Set down each record that follows exactly. Drop the images.

- RECORD EXTRACTS -
--- --- ---

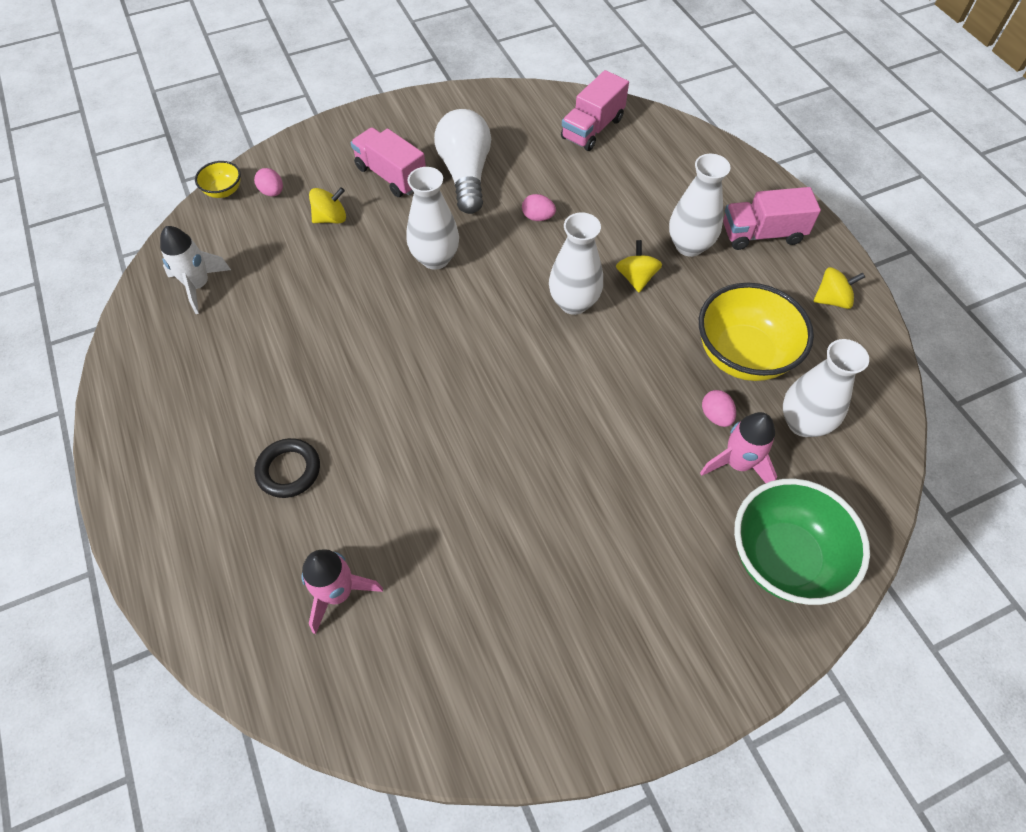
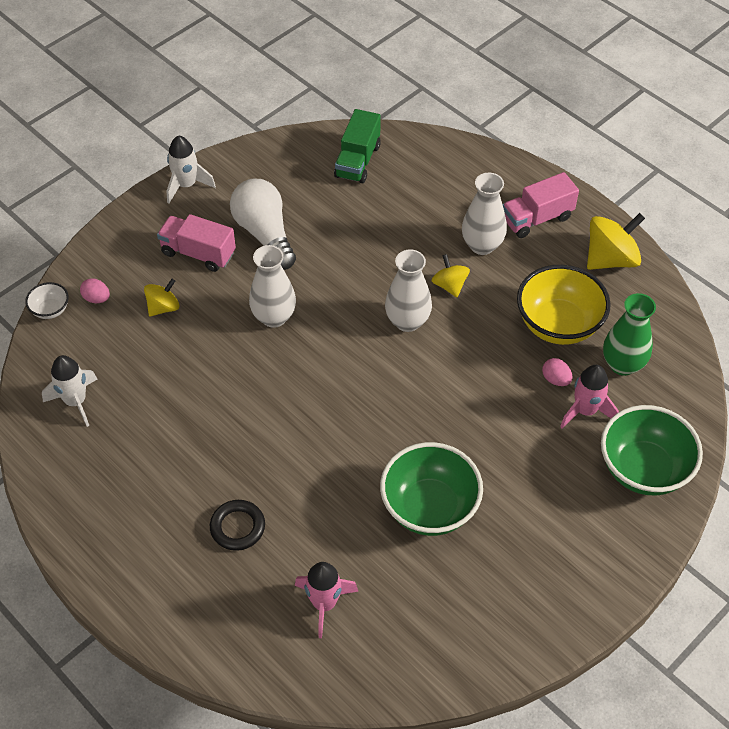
camera: 20 degrees left, 5 degrees down
(224, 191) = (50, 310): yellow bowl -> white bowl
(412, 109) = (186, 185): none -> white rocket
(507, 519) = (429, 507): none -> green bowl
(538, 217) = (345, 255): pink egg -> none
(592, 129) = (357, 161): pink truck -> green truck
(803, 423) = (622, 364): white vase -> green vase
(832, 300) = (610, 259): yellow spinning top -> yellow spinning top, size x1.70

--- --- ---

- OUTPUT FOR THIS EXERCISE -
camera: 20 degrees left, 5 degrees down
(224, 191) = (50, 310): yellow bowl -> white bowl
(412, 109) = (186, 185): none -> white rocket
(507, 519) = (429, 507): none -> green bowl
(538, 217) = (345, 255): pink egg -> none
(592, 129) = (357, 161): pink truck -> green truck
(803, 423) = (622, 364): white vase -> green vase
(832, 300) = (610, 259): yellow spinning top -> yellow spinning top, size x1.70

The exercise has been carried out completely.